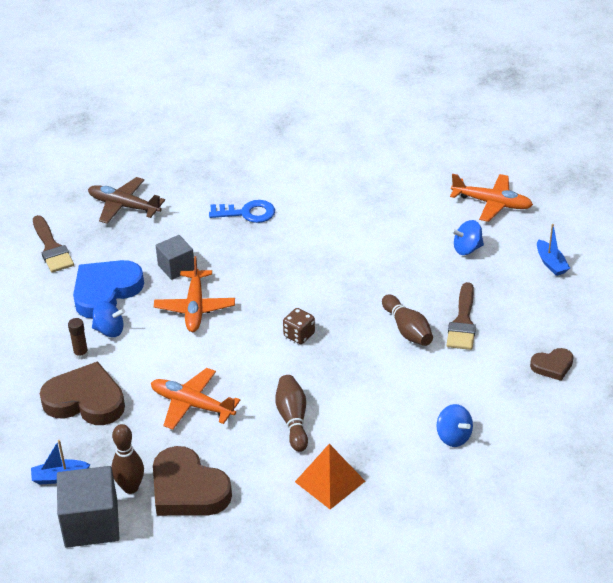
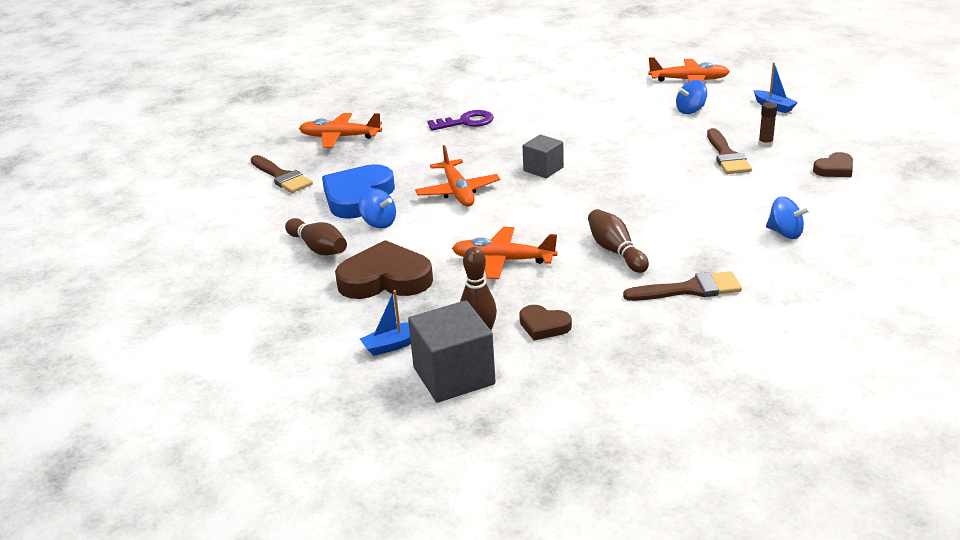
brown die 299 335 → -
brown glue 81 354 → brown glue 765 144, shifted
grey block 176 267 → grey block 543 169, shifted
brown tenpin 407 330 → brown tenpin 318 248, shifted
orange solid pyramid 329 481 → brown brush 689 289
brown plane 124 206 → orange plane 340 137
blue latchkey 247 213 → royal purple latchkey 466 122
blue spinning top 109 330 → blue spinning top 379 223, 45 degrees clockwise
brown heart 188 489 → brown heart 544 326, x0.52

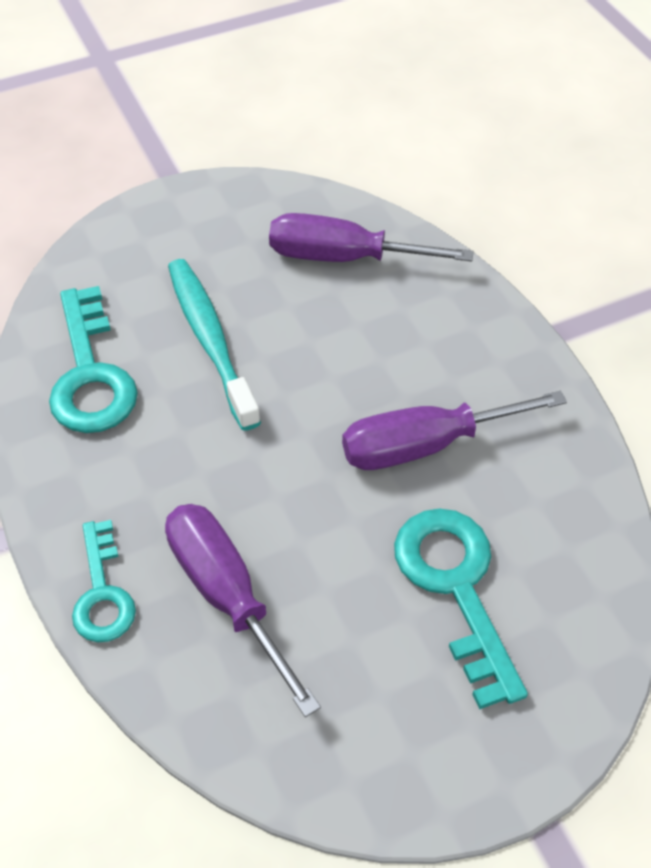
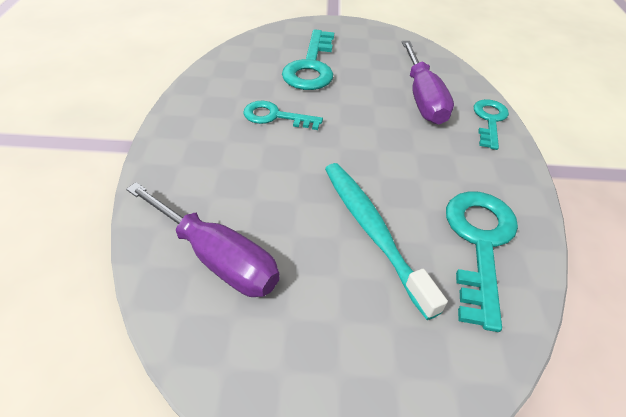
royal purple screwdriver 425 445 → aqua latchkey 275 116
aqua tooth brush 210 340 → aqua tooth brush 372 231, 150 degrees clockwise

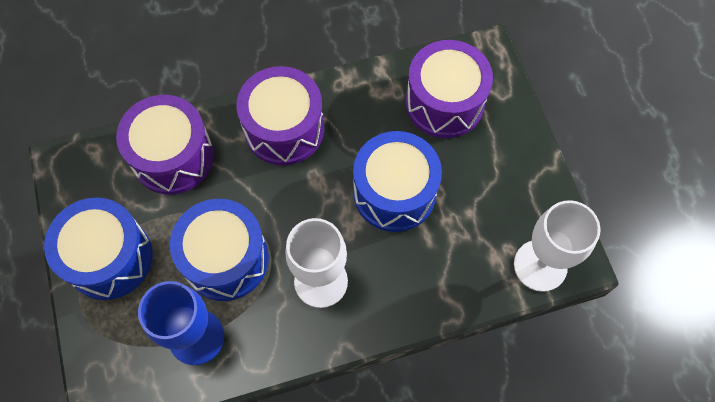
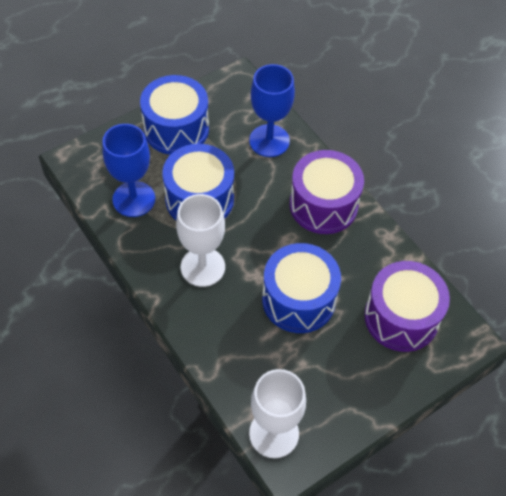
royal purple toy drum 173 157 → blue wine glass 269 141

Assigned task >> Write out exactly the lines from the line that contains "brown tenpin 407" through the end of the material, including both ends. No pictures belong in the copy.

Task response >>
brown tenpin 407 330 → brown tenpin 318 248, shifted
orange solid pyramid 329 481 → brown brush 689 289
brown plane 124 206 → orange plane 340 137
blue latchkey 247 213 → royal purple latchkey 466 122
blue spinning top 109 330 → blue spinning top 379 223, 45 degrees clockwise
brown heart 188 489 → brown heart 544 326, x0.52

royal purple screwdriver 425 445 → aqua latchkey 275 116
aqua tooth brush 210 340 → aqua tooth brush 372 231, 150 degrees clockwise

royal purple toy drum 173 157 → blue wine glass 269 141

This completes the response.